Problem details: Repeat all the data exactly, and where a record holds a picture, leave that picture out.

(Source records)
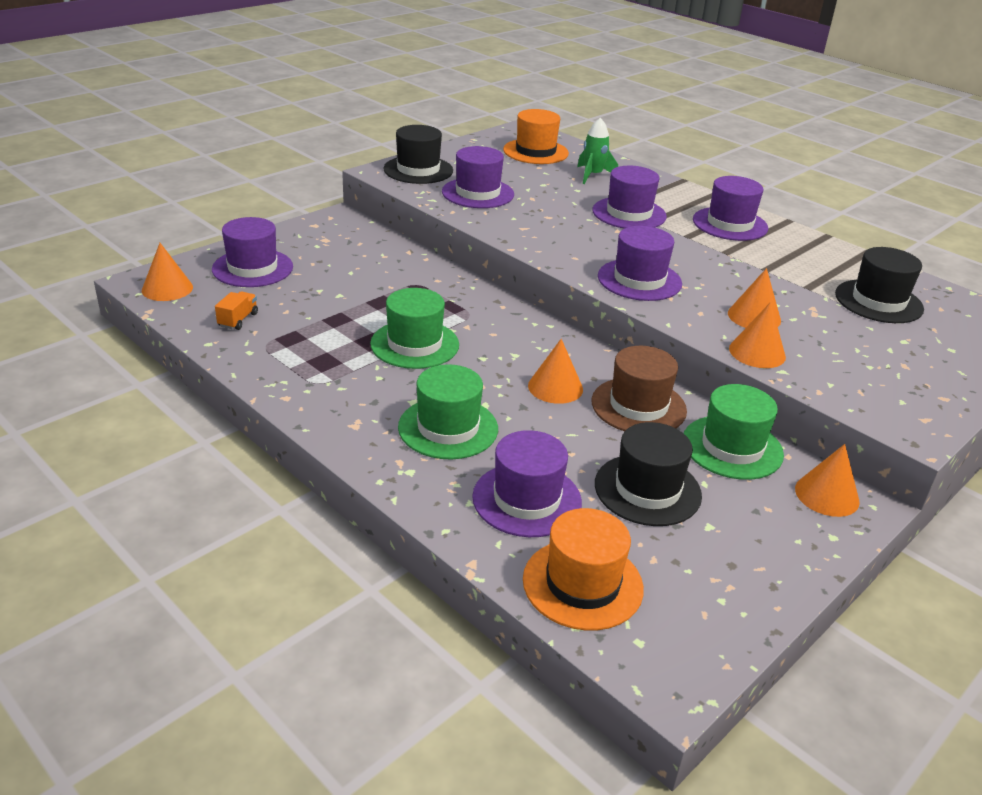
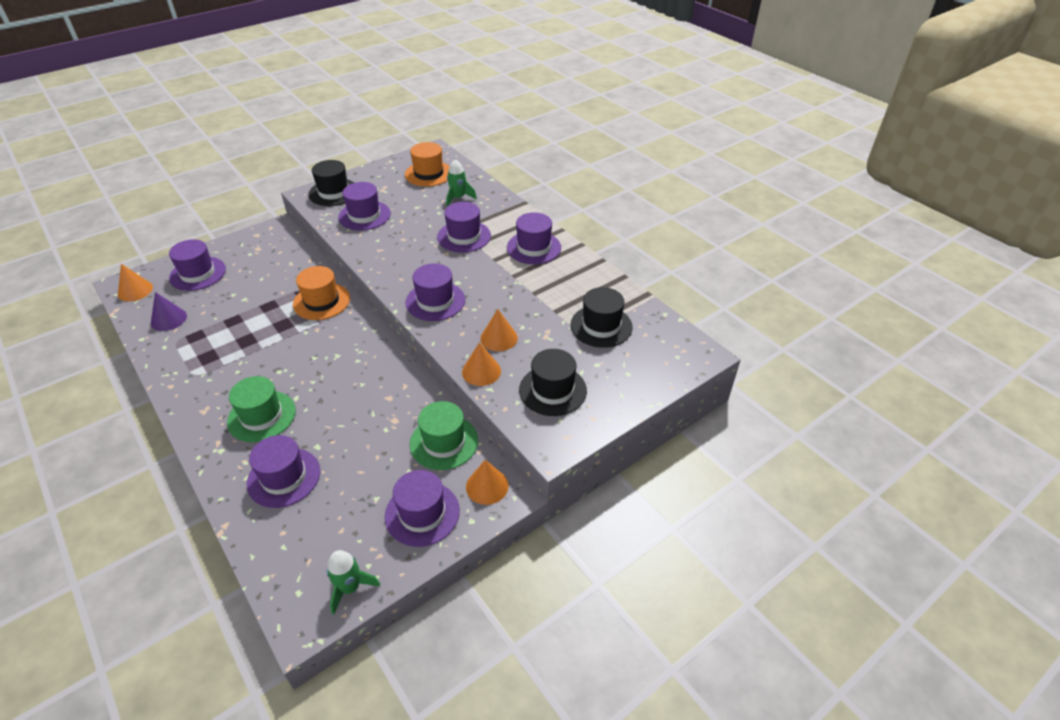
camera: 10 degrees right, 10 degrees up
(238, 320) = (168, 319): orange truck -> purple cone
(415, 344) = (274, 344): green hat -> none
(555, 387) = (350, 385): orange cone -> none
(582, 584) = (285, 546): orange hat -> orange hat (321, 301)
(638, 406) = (398, 403): brown hat -> none
(647, 490) = (367, 474): black hat -> black hat (552, 390)
(713, 630) = (350, 588): none -> green rocket
(758, 532) = (422, 513): none -> purple hat

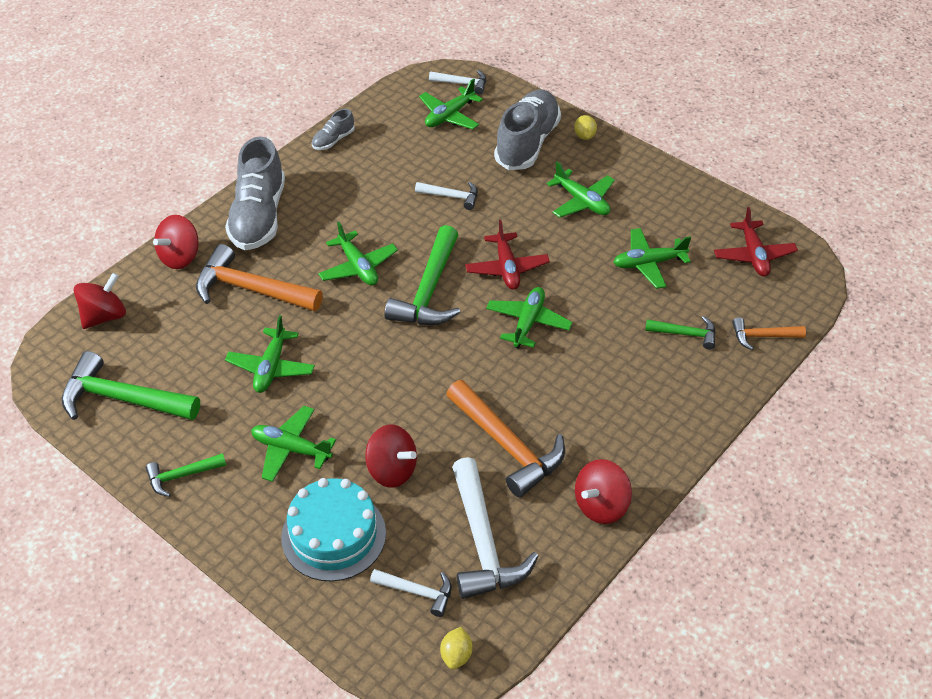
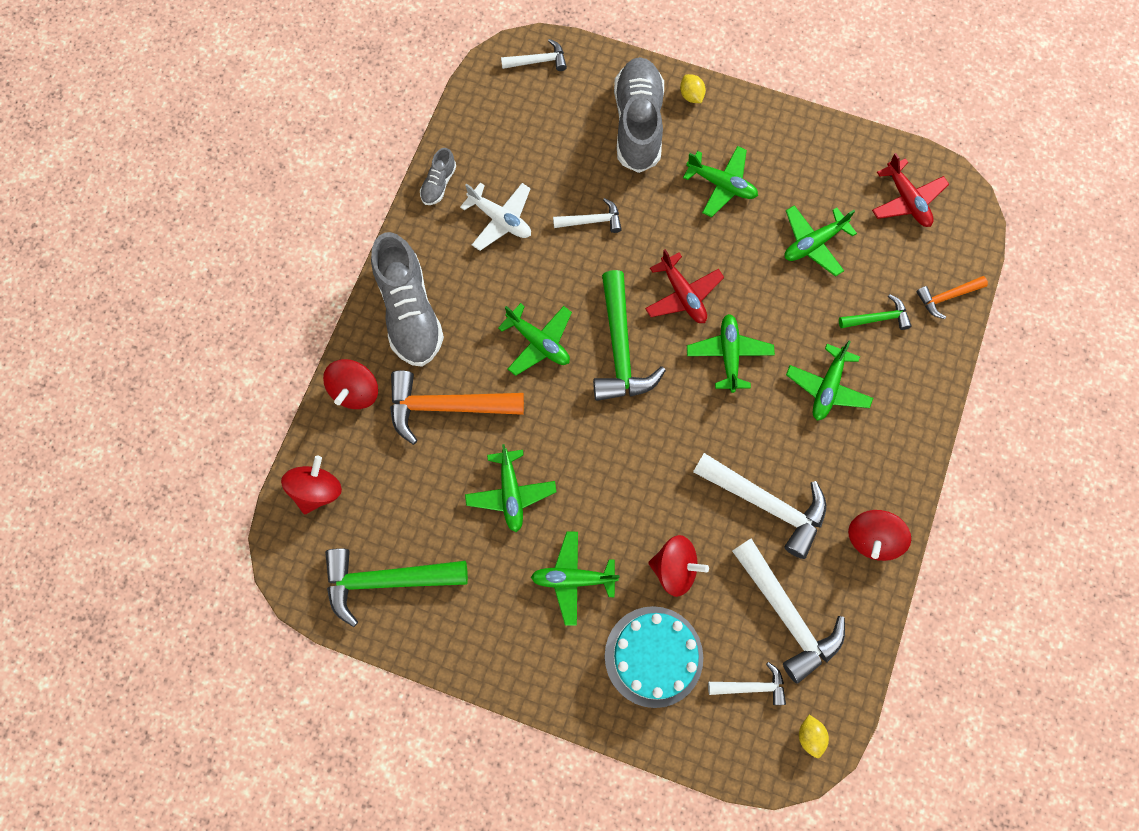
camera: 20 degrees left, 25 degrees up
(181, 476) = (486, 645): green hammer -> none
(372, 176) = (500, 219): none -> white plane
(449, 116) = (544, 111): green plane -> green plane (827, 387)
(508, 446) = (767, 504): orange hammer -> white hammer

Exercise output:
camera: 10 degrees right, 10 degrees up
(238, 320) = (168, 319): orange truck -> purple cone
(415, 344) = (274, 344): green hat -> none
(555, 387) = (350, 385): orange cone -> none
(582, 584) = (285, 546): orange hat -> orange hat (321, 301)
(638, 406) = (398, 403): brown hat -> none
(647, 490) = (367, 474): black hat -> black hat (552, 390)
(713, 630) = (350, 588): none -> green rocket
(758, 532) = (422, 513): none -> purple hat

camera: 20 degrees left, 25 degrees up
(181, 476) = (486, 645): green hammer -> none
(372, 176) = (500, 219): none -> white plane
(449, 116) = (544, 111): green plane -> green plane (827, 387)
(508, 446) = (767, 504): orange hammer -> white hammer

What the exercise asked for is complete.